Given records:

----------

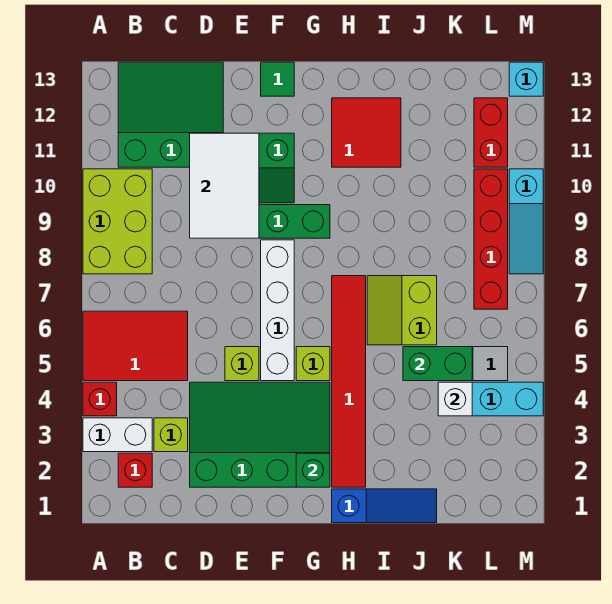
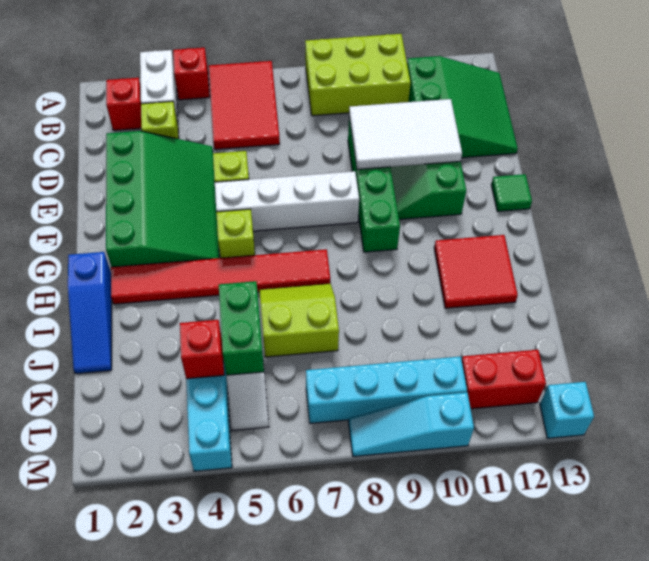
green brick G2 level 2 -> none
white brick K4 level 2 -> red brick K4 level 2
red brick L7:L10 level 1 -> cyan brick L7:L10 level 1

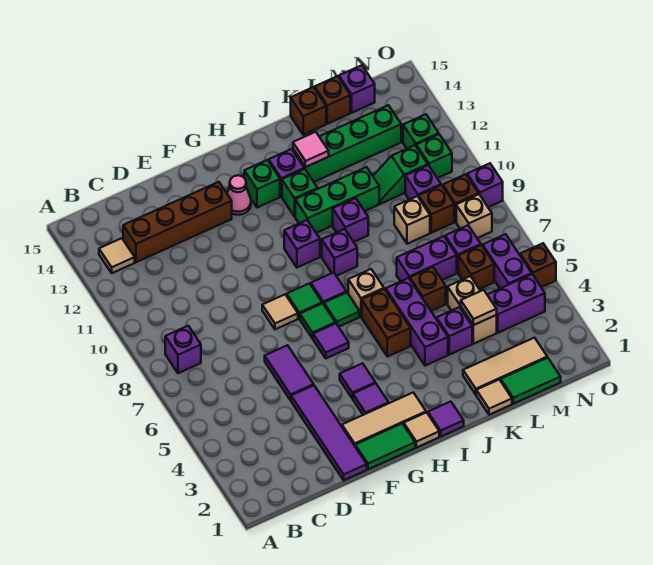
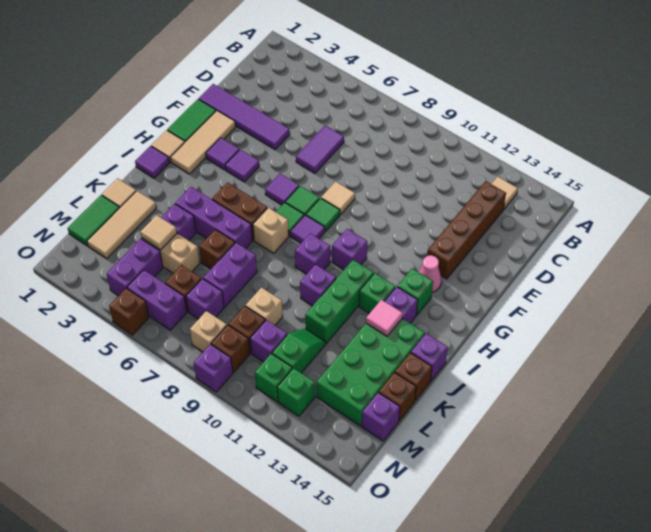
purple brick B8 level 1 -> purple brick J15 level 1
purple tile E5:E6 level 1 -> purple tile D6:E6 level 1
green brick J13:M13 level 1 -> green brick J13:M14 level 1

----------

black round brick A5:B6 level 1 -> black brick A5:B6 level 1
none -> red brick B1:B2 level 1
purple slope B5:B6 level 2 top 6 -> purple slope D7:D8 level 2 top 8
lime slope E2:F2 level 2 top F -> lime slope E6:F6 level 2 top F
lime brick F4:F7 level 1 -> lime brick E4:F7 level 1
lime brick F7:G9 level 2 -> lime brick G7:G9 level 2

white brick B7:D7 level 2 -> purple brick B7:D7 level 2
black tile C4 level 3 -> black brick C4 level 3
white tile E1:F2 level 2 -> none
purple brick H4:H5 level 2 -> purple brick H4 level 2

----------

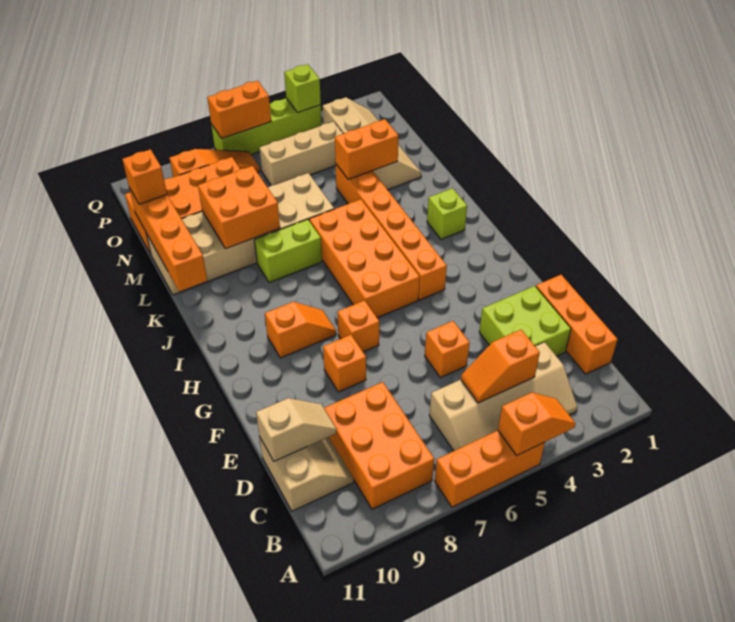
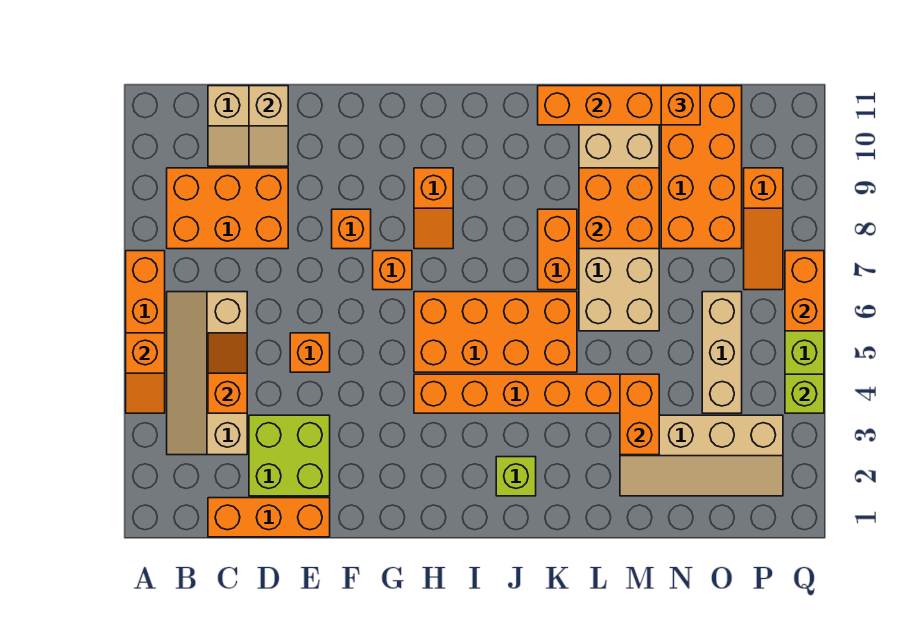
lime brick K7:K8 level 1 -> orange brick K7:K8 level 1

----------

Task goal: Using the listing above, repeat word for word each line from the one with "green brick G2 level 2 -> none" down to the one with "green brick J13:M13", both included. Omit all pictures.

Written answer:
green brick G2 level 2 -> none
white brick K4 level 2 -> red brick K4 level 2
red brick L7:L10 level 1 -> cyan brick L7:L10 level 1

purple brick B8 level 1 -> purple brick J15 level 1
purple tile E5:E6 level 1 -> purple tile D6:E6 level 1
green brick J13:M13 level 1 -> green brick J13:M14 level 1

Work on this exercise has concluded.